══ Records shown

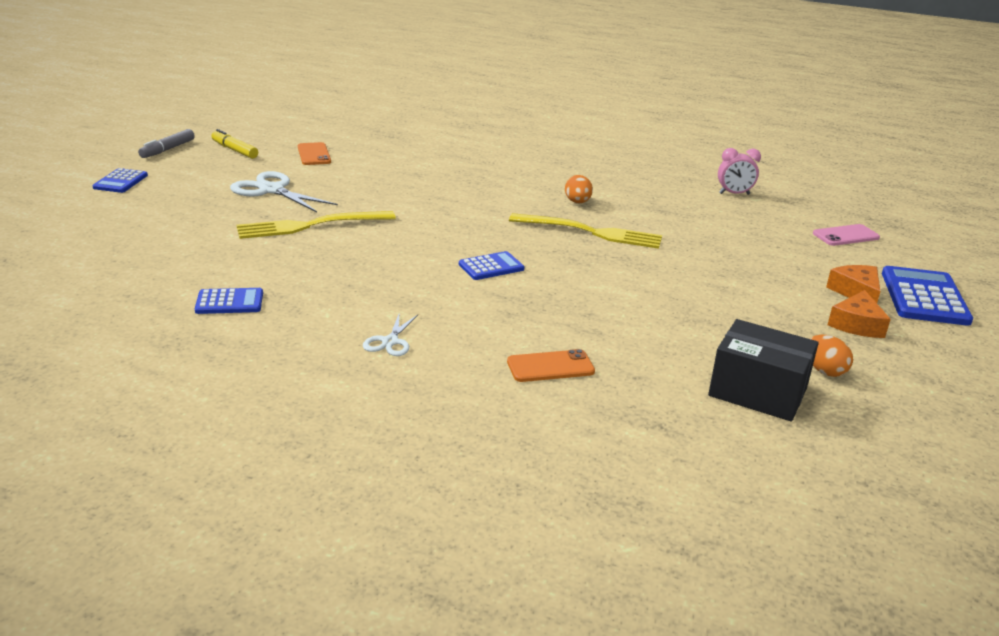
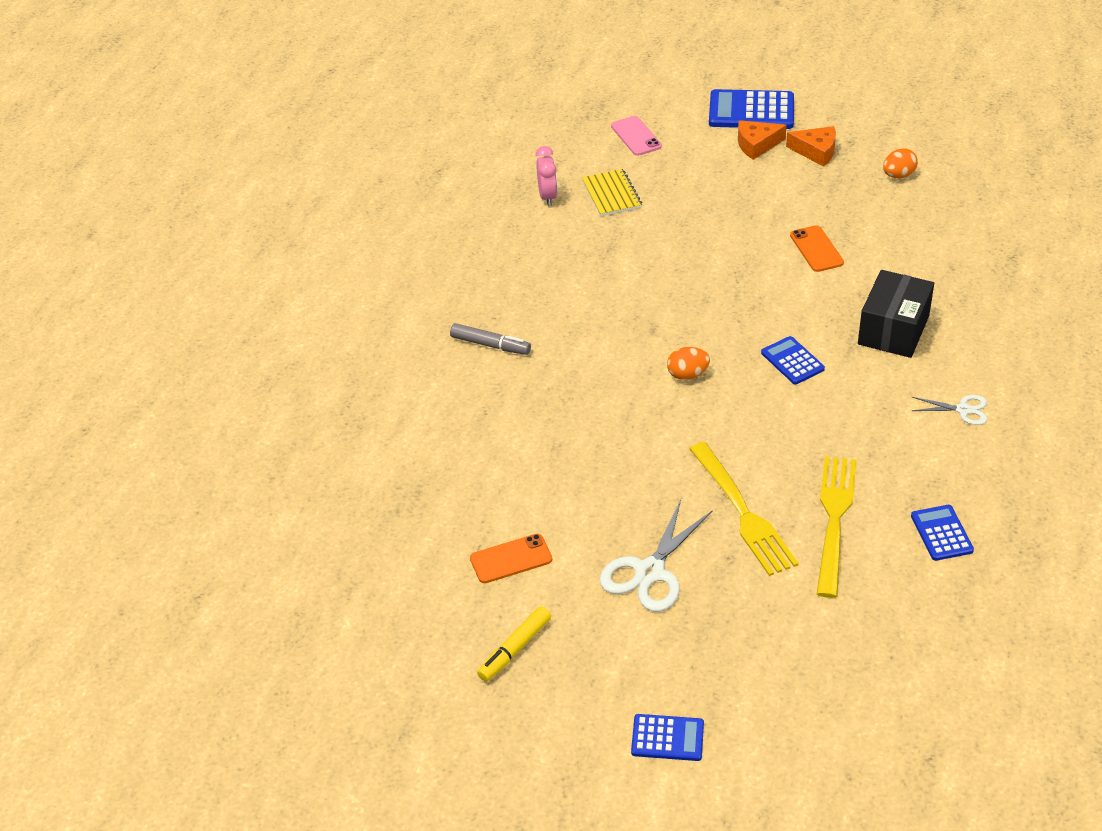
camera: 90 degrees left, 15 degrees up
grey marker [138,129,195,158] -> grey marker moved to [450,323,531,355]
orange phone [507,349,595,382] -> orange phone moved to [790,225,844,272]
yellow fork [509,213,662,249] -> yellow fork moved to [817,456,856,598]
orange egg [565,175,593,203] -> orange egg moved to [667,347,710,380]
black box [708,319,819,422] -> black box moved to [858,270,934,358]
none -> yellow notebook [582,169,642,216]

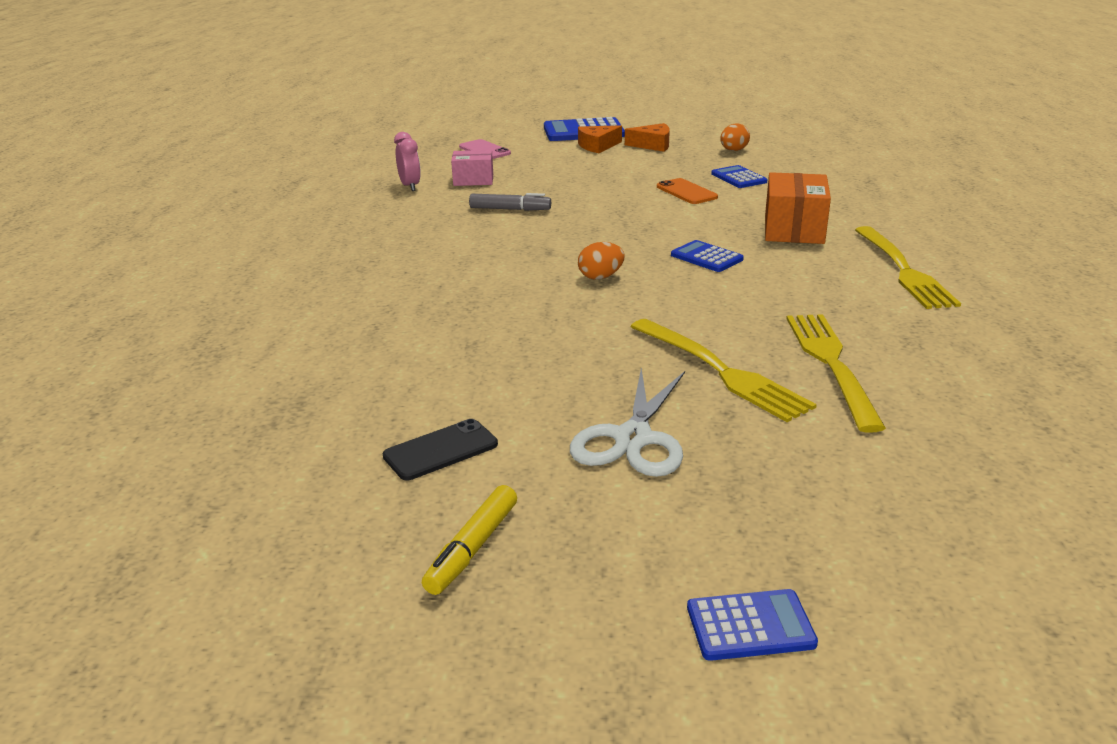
camera: 15 degrees left, 15 degrees down
grey marker [450,323,531,355] -> grey marker moved to [469,193,551,211]
orange phone [470,534,552,583] -> black phone [383,419,498,480]
yellow notebook [582,169,642,216] -> pink box [451,150,493,186]
black box [858,270,934,358] -> orange box [765,172,831,244]
blue calculator [911,505,974,561] -> blue calculator moved to [711,165,767,188]
white scissors [912,395,987,425] -> yellow fork [855,226,961,309]

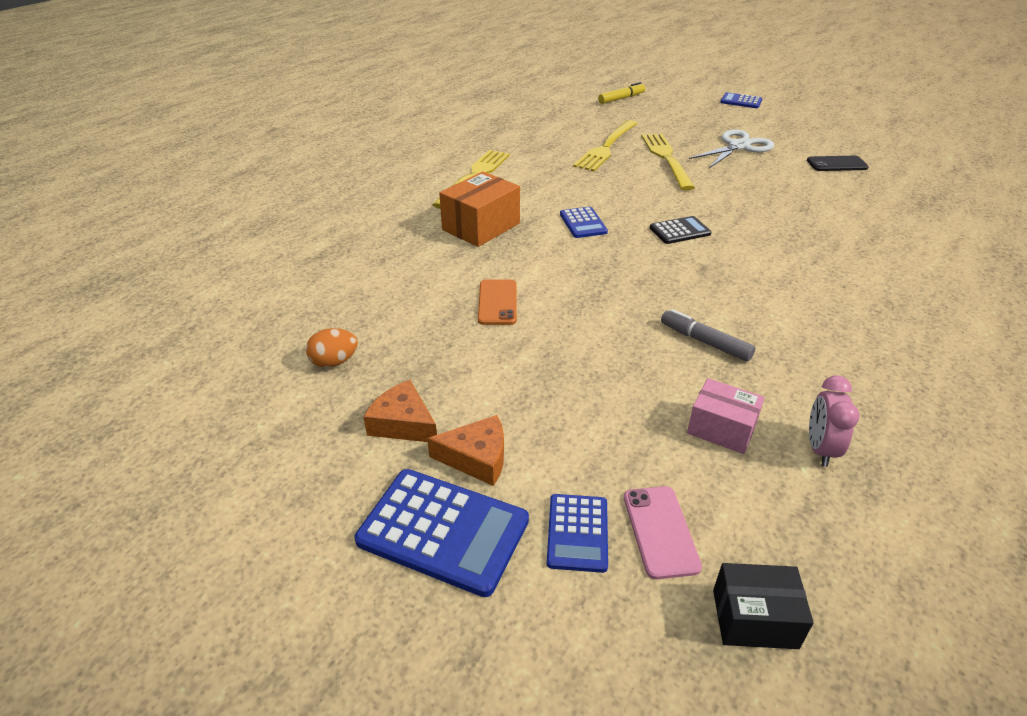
camera: 150 degrees left, 10 degrees up
yellow marker [422,485,517,595] -> yellow marker moved to [598,82,645,104]
orange egg [578,242,625,279] -> black calculator [650,216,712,244]
blue calculator [711,165,767,188] -> blue calculator moved to [547,494,608,573]
none -> black box [713,563,814,649]

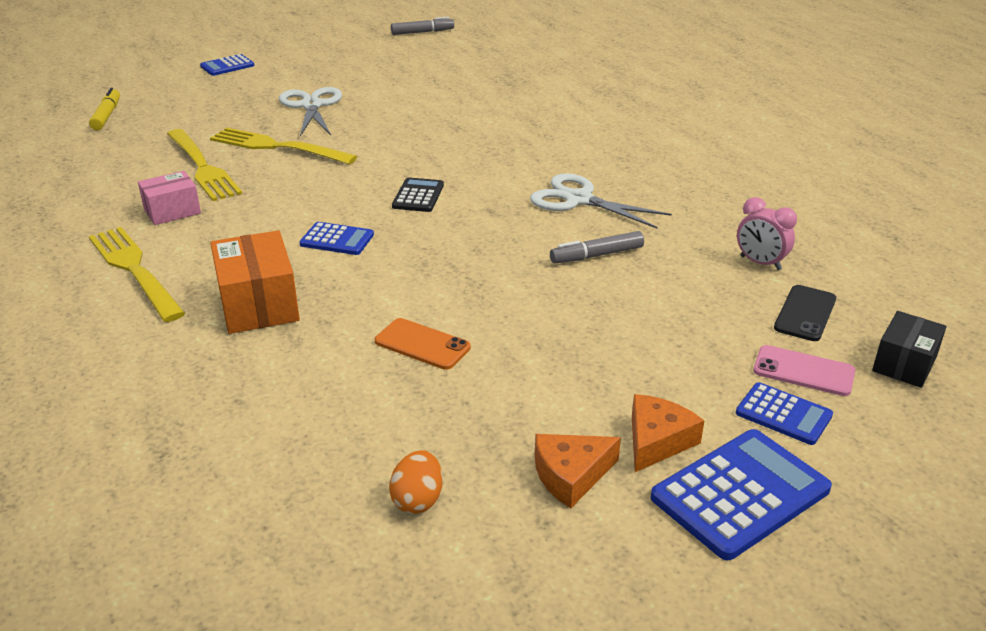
camera: 60 degrees left, 5 degrees down
pink box [687,378,765,454] -> pink box moved to [138,171,201,225]
black phone [807,156,869,171] -> black phone moved to [774,285,836,341]
none -> grey marker [391,17,454,35]
none -> white scissors [530,173,672,228]

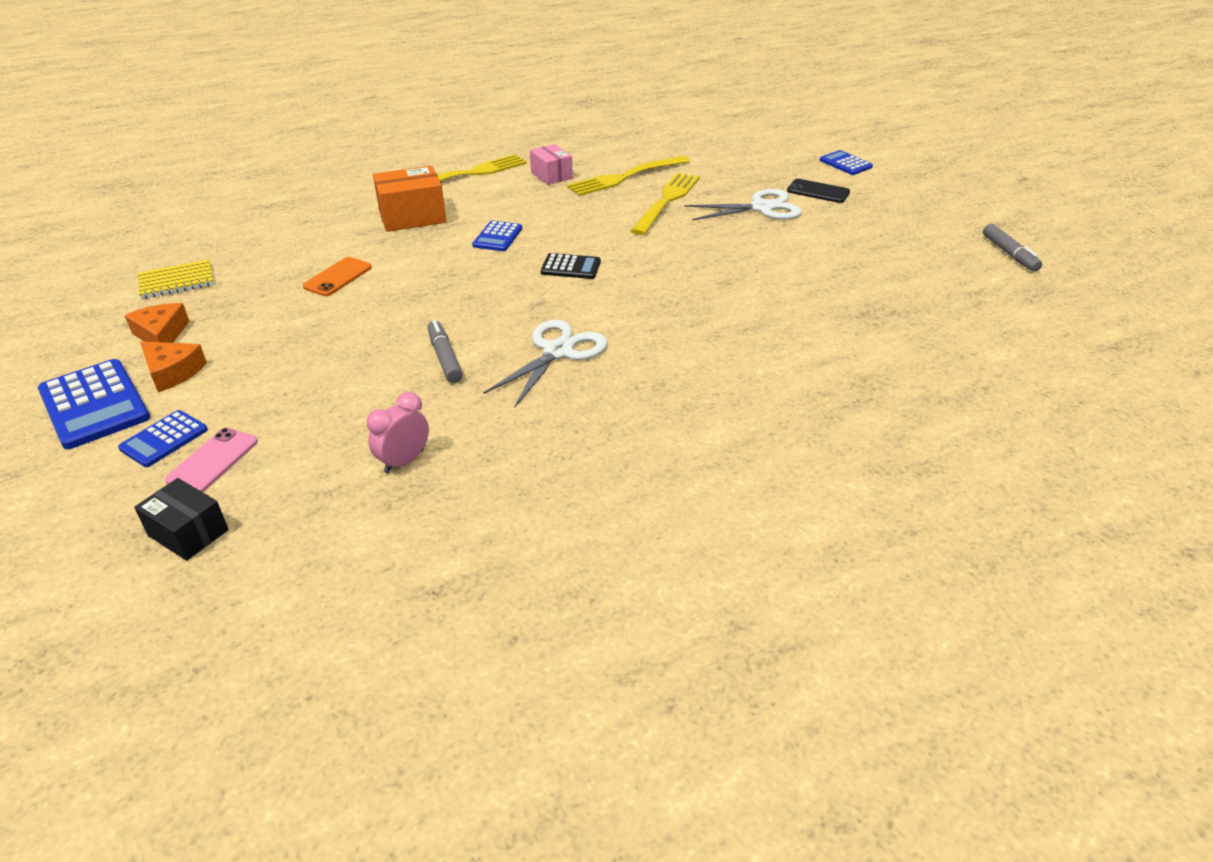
camera: 90 degrees right, 5 degrees up
yellow marker [89,88,120,130] -> none
orange egg [389,450,443,514] -> yellow notebook [138,259,214,299]
black phone [774,285,836,341] -> black phone moved to [787,179,850,203]

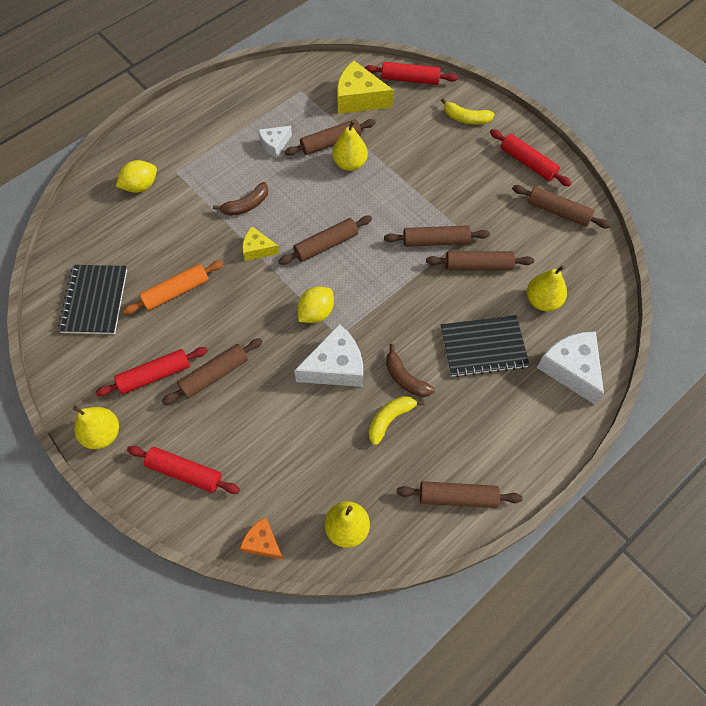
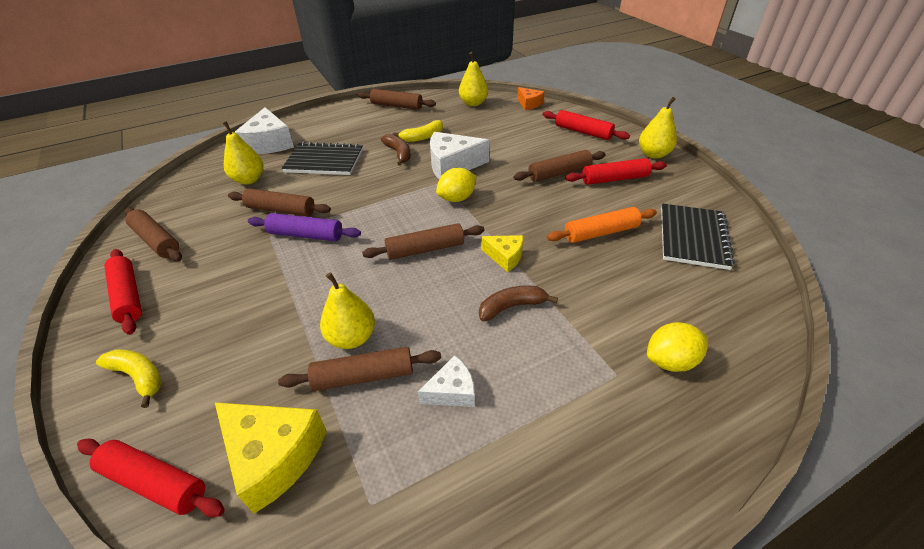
camera: 165 degrees left, 20 degrees down
brown rolling pin [384,225,490,247] -> purple rolling pin [248,213,361,241]

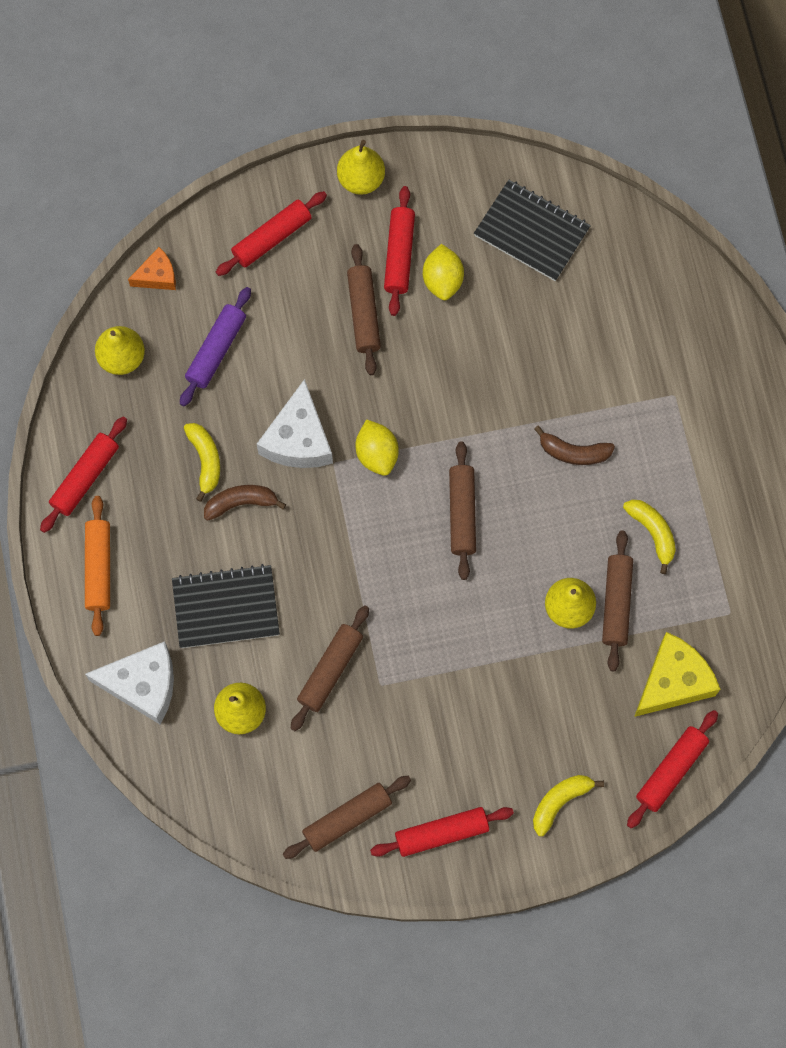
camera: 75 degrees left, 30 degrees up
purple rolling pin [248,213,361,241] -> purple rolling pin moved to [180,287,251,406]
black notebook [282,142,363,175] -> black notebook turned 60 degrees clockwise [172,564,280,648]
brown rolling pin [358,89,436,110] -> red rolling pin [40,417,127,533]
white cheese [418,355,475,407] -> yellow banana [623,500,676,574]
brown banana [479,285,558,321] -> brown banana turned 75 degrees counterclockwise [534,426,615,465]
yellow cheese [481,235,523,272] -> none
orange rolling pin [547,207,657,243] -> orange rolling pin moved to [85,496,110,636]
yellow lemon [647,322,708,372] -> yellow lemon moved to [423,244,464,300]

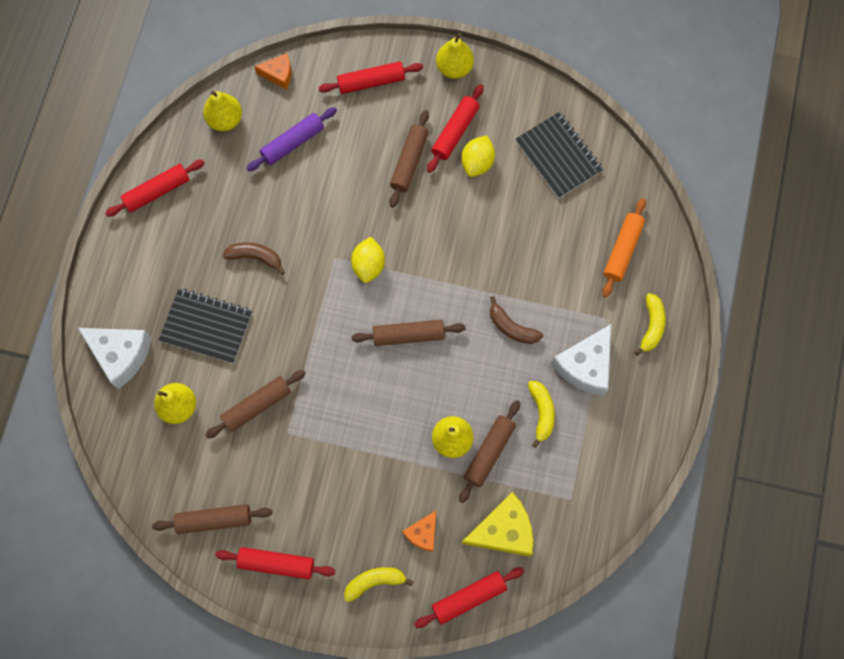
camera: 25 degrees right, 0 degrees up
orange rolling pin [85,496,110,636] -> orange rolling pin moved to [603,198,646,297]
yellow banana [184,423,220,502] -> yellow banana moved to [635,293,666,356]
white cheese [257,379,333,468] -> white cheese moved to [551,324,611,396]
brown rolling pin [449,441,476,580] -> brown rolling pin turned 60 degrees clockwise [352,320,466,346]
none -> orange cheese [402,511,436,552]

════

> [Exercise objective] Nothing but an exact copy is asked for: the lines from the start of the records through the line with "white cheese [418,355,475,407]", both ends included, minus any pictures.

> [Solution for this task]
camera: 90 degrees left, 15 degrees up
grey marker [138,129,195,158] -> grey marker moved to [450,323,531,355]
orange phone [507,349,595,382] -> orange phone moved to [790,225,844,272]
yellow fork [509,213,662,249] -> yellow fork moved to [817,456,856,598]
orange egg [565,175,593,203] -> orange egg moved to [667,347,710,380]
black box [708,319,819,422] -> black box moved to [858,270,934,358]
none -> yellow notebook [582,169,642,216]

camera: 15 degrees left, 15 degrees down
grey marker [450,323,531,355] -> grey marker moved to [469,193,551,211]
orange phone [470,534,552,583] -> black phone [383,419,498,480]
yellow notebook [582,169,642,216] -> pink box [451,150,493,186]
black box [858,270,934,358] -> orange box [765,172,831,244]
blue calculator [911,505,974,561] -> blue calculator moved to [711,165,767,188]
white scissors [912,395,987,425] -> yellow fork [855,226,961,309]

camera: 150 degrees left, 10 degrees up
yellow marker [422,485,517,595] -> yellow marker moved to [598,82,645,104]
orange egg [578,242,625,279] -> black calculator [650,216,712,244]
blue calculator [711,165,767,188] -> blue calculator moved to [547,494,608,573]
none -> black box [713,563,814,649]

camera: 60 degrees left, 5 degrees down
pink box [687,378,765,454] -> pink box moved to [138,171,201,225]
black phone [807,156,869,171] -> black phone moved to [774,285,836,341]
none -> grey marker [391,17,454,35]
none -> white scissors [530,173,672,228]

camera: 90 degrees right, 5 degrees up
yellow marker [89,88,120,130] -> none
orange egg [389,450,443,514] -> yellow notebook [138,259,214,299]
black phone [774,285,836,341] -> black phone moved to [787,179,850,203]

camera: 165 degrees left, 20 degrees down
brown rolling pin [384,225,490,247] -> purple rolling pin [248,213,361,241]

camera: 75 degrees left, 30 degrees up
purple rolling pin [248,213,361,241] -> purple rolling pin moved to [180,287,251,406]
black notebook [282,142,363,175] -> black notebook turned 60 degrees clockwise [172,564,280,648]
brown rolling pin [358,89,436,110] -> red rolling pin [40,417,127,533]
white cheese [418,355,475,407] -> yellow banana [623,500,676,574]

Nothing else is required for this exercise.